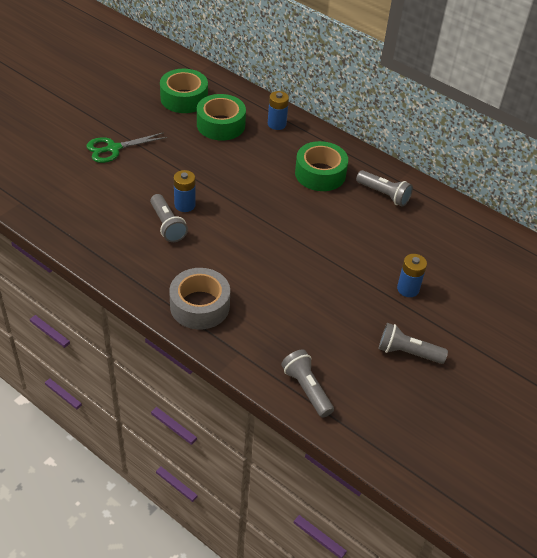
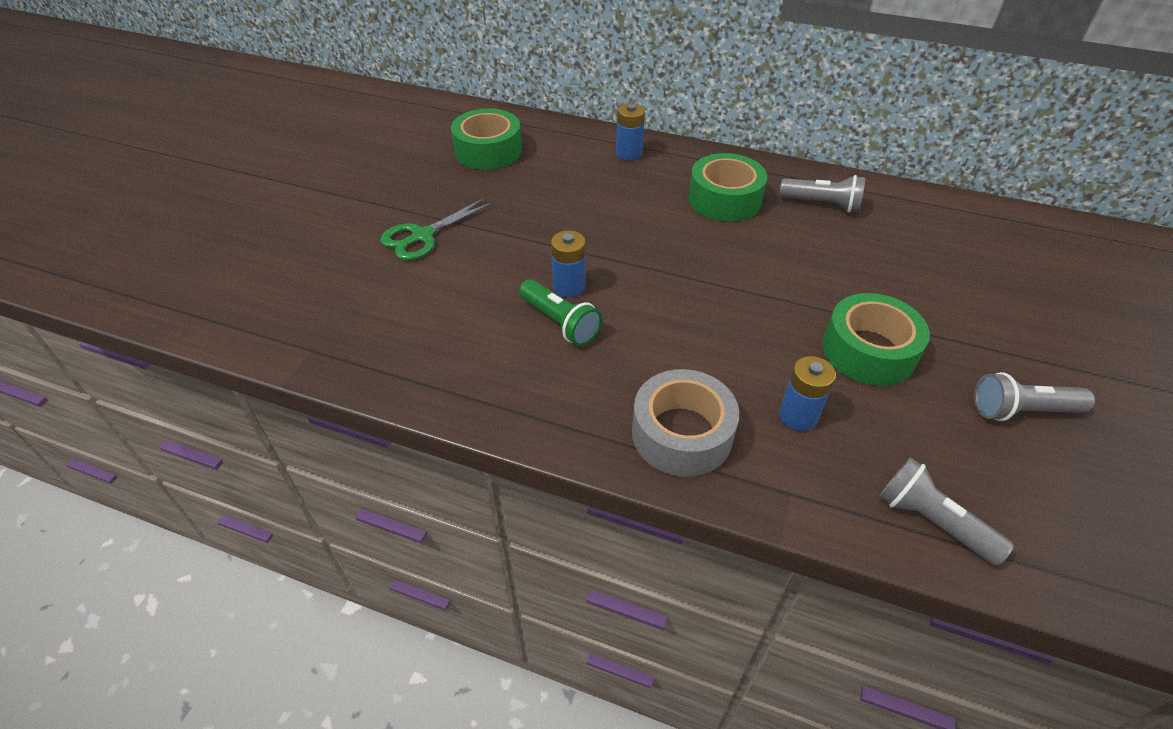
camera: 15 degrees left, 0 degrees up
(167, 225) = (560, 323): grey flashlight -> green flashlight
(221, 125) = (556, 171): green tape -> green tape (868, 351)
(408, 289) = (947, 317): blue battery -> blue battery (798, 416)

################

Assigned task = What you hand back should match the listing exactly, except that no pictures appear.

Output for this exercise =
camera: 15 degrees left, 0 degrees up
(167, 225) = (560, 323): grey flashlight -> green flashlight
(221, 125) = (556, 171): green tape -> green tape (868, 351)
(408, 289) = (947, 317): blue battery -> blue battery (798, 416)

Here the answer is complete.